#### What to do
Repeat exactly the lines below that lie between the line with "blue capsule 399,50,441,74" and the line with "turquoise light bulb 570,203,661,266", counting both of those lines as part of the answer.

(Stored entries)
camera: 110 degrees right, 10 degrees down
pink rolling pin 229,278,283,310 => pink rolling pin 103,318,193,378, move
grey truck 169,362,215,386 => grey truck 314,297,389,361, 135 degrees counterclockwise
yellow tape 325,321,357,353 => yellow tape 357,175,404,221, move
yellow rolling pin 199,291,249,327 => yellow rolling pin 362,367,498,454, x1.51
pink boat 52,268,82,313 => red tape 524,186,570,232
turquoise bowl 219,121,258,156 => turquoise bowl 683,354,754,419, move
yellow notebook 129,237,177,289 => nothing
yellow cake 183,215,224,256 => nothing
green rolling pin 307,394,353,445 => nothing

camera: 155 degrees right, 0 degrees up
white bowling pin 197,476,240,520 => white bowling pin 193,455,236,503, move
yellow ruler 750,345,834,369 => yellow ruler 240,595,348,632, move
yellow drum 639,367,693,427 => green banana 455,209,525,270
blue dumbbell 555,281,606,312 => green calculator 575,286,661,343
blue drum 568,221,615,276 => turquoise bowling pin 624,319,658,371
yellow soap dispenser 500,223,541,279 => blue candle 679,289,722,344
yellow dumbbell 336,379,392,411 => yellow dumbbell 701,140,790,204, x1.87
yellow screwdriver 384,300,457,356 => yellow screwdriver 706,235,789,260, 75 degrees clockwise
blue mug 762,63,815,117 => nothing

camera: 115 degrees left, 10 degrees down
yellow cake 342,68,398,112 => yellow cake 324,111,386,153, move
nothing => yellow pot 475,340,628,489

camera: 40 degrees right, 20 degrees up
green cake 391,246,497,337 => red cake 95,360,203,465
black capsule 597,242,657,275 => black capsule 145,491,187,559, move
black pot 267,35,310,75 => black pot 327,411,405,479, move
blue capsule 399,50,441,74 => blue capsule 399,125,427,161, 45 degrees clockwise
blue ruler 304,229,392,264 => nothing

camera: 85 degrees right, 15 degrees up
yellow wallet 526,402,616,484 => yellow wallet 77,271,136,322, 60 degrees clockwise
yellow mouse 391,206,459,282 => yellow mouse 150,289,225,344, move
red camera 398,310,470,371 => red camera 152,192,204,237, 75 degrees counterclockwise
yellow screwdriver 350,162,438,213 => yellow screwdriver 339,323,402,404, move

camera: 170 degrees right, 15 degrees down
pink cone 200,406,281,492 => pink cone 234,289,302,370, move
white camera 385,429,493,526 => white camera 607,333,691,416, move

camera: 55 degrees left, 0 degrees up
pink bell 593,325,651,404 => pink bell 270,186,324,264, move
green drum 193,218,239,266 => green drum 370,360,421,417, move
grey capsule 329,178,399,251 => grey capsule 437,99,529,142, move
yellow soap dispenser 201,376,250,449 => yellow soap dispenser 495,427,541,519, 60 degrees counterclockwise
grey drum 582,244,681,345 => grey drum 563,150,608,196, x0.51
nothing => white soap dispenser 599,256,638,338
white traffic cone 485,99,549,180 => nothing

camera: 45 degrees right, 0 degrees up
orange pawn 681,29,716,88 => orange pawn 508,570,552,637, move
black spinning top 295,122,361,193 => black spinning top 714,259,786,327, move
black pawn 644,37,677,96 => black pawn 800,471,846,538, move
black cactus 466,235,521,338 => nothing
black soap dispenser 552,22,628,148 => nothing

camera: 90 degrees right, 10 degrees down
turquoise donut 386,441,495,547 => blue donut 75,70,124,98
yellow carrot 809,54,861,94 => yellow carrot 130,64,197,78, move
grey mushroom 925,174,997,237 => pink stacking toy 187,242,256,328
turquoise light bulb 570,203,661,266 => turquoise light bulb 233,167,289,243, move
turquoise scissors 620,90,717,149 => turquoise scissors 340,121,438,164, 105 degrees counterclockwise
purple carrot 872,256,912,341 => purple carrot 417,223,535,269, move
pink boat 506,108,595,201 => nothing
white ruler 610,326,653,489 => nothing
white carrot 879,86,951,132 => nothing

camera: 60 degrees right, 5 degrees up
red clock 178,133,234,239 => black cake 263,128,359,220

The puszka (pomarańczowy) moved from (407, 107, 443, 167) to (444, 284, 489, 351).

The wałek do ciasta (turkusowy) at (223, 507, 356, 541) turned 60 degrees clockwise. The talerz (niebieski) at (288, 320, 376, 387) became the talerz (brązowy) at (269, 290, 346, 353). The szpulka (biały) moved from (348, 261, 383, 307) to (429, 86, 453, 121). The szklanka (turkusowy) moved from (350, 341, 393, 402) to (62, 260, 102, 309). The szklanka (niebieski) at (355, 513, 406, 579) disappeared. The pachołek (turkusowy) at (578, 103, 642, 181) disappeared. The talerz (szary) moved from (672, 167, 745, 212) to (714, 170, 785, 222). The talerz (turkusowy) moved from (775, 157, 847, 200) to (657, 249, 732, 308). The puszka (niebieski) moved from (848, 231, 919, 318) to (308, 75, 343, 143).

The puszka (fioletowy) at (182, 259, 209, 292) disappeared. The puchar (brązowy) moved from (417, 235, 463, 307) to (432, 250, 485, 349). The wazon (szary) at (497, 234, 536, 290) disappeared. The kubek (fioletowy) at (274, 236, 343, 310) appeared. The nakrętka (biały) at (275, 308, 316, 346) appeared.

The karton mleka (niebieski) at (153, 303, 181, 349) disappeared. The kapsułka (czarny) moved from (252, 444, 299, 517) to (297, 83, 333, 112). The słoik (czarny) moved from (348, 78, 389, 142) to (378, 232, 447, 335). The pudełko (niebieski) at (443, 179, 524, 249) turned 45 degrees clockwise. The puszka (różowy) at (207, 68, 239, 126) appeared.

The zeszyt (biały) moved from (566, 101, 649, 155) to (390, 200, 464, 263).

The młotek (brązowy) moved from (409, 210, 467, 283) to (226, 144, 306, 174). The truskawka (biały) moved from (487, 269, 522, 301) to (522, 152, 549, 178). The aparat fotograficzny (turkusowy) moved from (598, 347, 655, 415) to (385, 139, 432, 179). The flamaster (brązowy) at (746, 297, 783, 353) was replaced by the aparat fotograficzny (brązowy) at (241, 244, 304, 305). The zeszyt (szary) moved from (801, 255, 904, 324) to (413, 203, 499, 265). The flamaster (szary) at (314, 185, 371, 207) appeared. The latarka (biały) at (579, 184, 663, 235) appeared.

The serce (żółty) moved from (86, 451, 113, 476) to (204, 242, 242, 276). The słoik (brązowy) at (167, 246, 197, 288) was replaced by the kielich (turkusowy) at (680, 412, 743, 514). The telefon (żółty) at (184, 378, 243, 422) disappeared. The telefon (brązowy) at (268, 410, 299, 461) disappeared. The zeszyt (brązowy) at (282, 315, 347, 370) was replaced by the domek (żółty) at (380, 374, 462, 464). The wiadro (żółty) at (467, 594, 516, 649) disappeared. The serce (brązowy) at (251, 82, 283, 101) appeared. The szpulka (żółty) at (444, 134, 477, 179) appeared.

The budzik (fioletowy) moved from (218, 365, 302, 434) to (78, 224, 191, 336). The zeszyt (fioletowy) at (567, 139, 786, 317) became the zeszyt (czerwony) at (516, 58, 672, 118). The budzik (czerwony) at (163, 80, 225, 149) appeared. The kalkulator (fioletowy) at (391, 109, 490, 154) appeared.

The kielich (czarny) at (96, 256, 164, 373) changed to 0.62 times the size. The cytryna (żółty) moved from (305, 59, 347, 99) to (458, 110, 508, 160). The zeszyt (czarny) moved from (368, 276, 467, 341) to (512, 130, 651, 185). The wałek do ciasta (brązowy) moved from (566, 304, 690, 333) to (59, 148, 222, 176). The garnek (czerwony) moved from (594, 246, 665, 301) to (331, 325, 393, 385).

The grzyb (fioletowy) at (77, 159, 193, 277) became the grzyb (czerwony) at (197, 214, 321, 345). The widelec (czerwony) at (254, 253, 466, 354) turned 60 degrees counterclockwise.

#### Result for this task
blue capsule 399,50,441,74 => blue capsule 399,125,427,161, 45 degrees clockwise
blue ruler 304,229,392,264 => nothing

camera: 85 degrees right, 15 degrees up
yellow wallet 526,402,616,484 => yellow wallet 77,271,136,322, 60 degrees clockwise
yellow mouse 391,206,459,282 => yellow mouse 150,289,225,344, move
red camera 398,310,470,371 => red camera 152,192,204,237, 75 degrees counterclockwise
yellow screwdriver 350,162,438,213 => yellow screwdriver 339,323,402,404, move

camera: 170 degrees right, 15 degrees down
pink cone 200,406,281,492 => pink cone 234,289,302,370, move
white camera 385,429,493,526 => white camera 607,333,691,416, move

camera: 55 degrees left, 0 degrees up
pink bell 593,325,651,404 => pink bell 270,186,324,264, move
green drum 193,218,239,266 => green drum 370,360,421,417, move
grey capsule 329,178,399,251 => grey capsule 437,99,529,142, move
yellow soap dispenser 201,376,250,449 => yellow soap dispenser 495,427,541,519, 60 degrees counterclockwise
grey drum 582,244,681,345 => grey drum 563,150,608,196, x0.51
nothing => white soap dispenser 599,256,638,338
white traffic cone 485,99,549,180 => nothing

camera: 45 degrees right, 0 degrees up
orange pawn 681,29,716,88 => orange pawn 508,570,552,637, move
black spinning top 295,122,361,193 => black spinning top 714,259,786,327, move
black pawn 644,37,677,96 => black pawn 800,471,846,538, move
black cactus 466,235,521,338 => nothing
black soap dispenser 552,22,628,148 => nothing

camera: 90 degrees right, 10 degrees down
turquoise donut 386,441,495,547 => blue donut 75,70,124,98
yellow carrot 809,54,861,94 => yellow carrot 130,64,197,78, move
grey mushroom 925,174,997,237 => pink stacking toy 187,242,256,328
turquoise light bulb 570,203,661,266 => turquoise light bulb 233,167,289,243, move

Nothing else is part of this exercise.